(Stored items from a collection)
──────

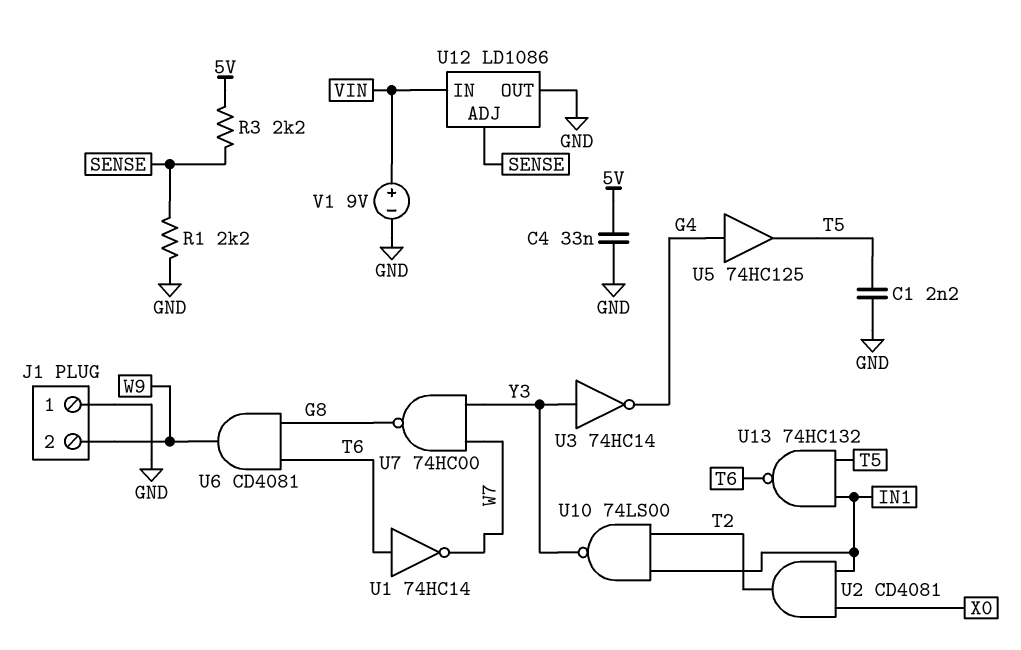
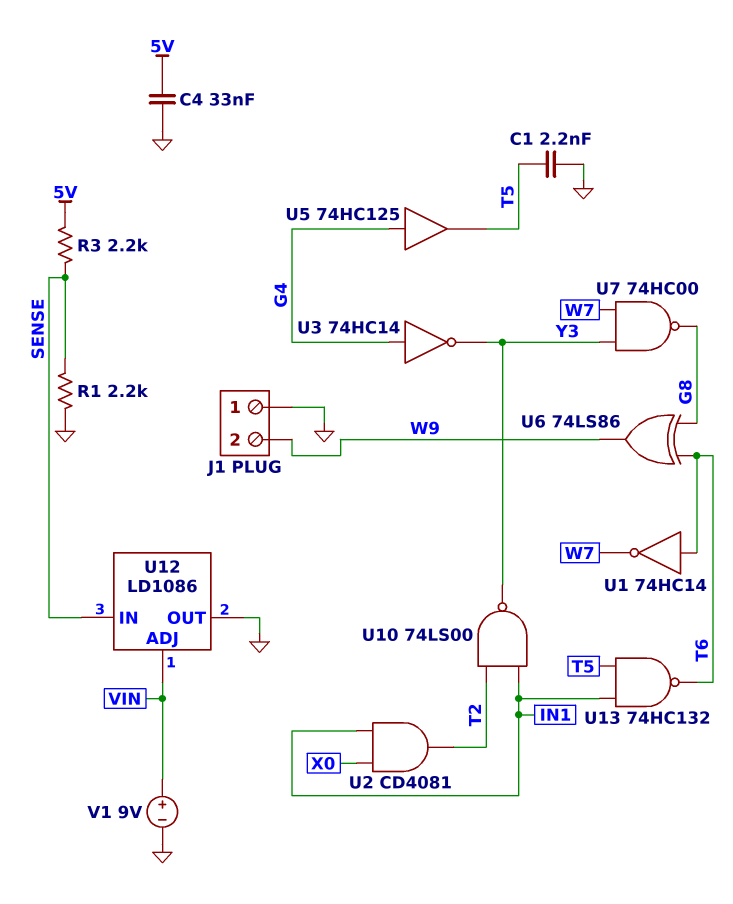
U3: NOT 74HC14 (in Y3, out G4) -> NOT 74HC14 (in G4, out Y3)
U6: AND CD4081 (in G8, in T6, out W9) -> XOR 74LS86 (in G8, in T6, out W9)
U12 pin ADJ: SENSE -> VIN
U12 pin IN: VIN -> SENSE

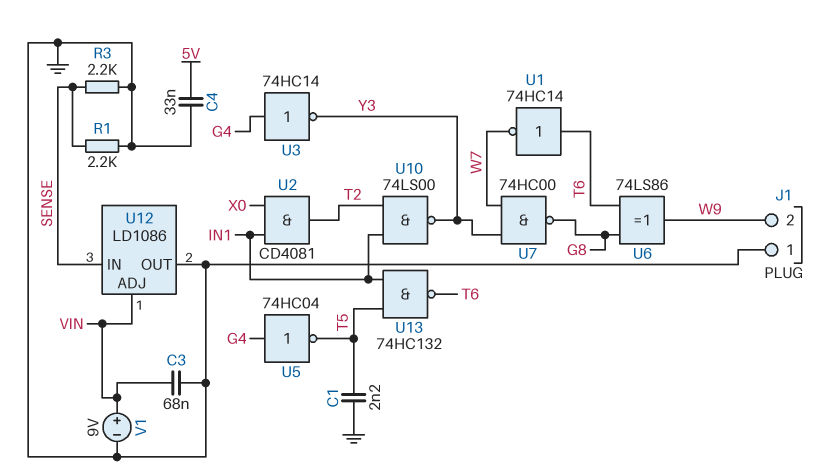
C3: none -> 68nF (GND, VIN)
R3: 2.2k (5V, SENSE) -> 2.2k (GND, SENSE)
U5: buffer 74HC125 (in G4, out T5) -> NOT 74HC04 (in G4, out T5)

──────

What this task involves -> From the line with "U6: AND CD4081" to the final line of the records, inclusive, set down the lines exactly and add nothing; leave every picture out.

Answer for the task ->
U6: AND CD4081 (in G8, in T6, out W9) -> XOR 74LS86 (in G8, in T6, out W9)
U12 pin ADJ: SENSE -> VIN
U12 pin IN: VIN -> SENSE

C3: none -> 68nF (GND, VIN)
R3: 2.2k (5V, SENSE) -> 2.2k (GND, SENSE)
U5: buffer 74HC125 (in G4, out T5) -> NOT 74HC04 (in G4, out T5)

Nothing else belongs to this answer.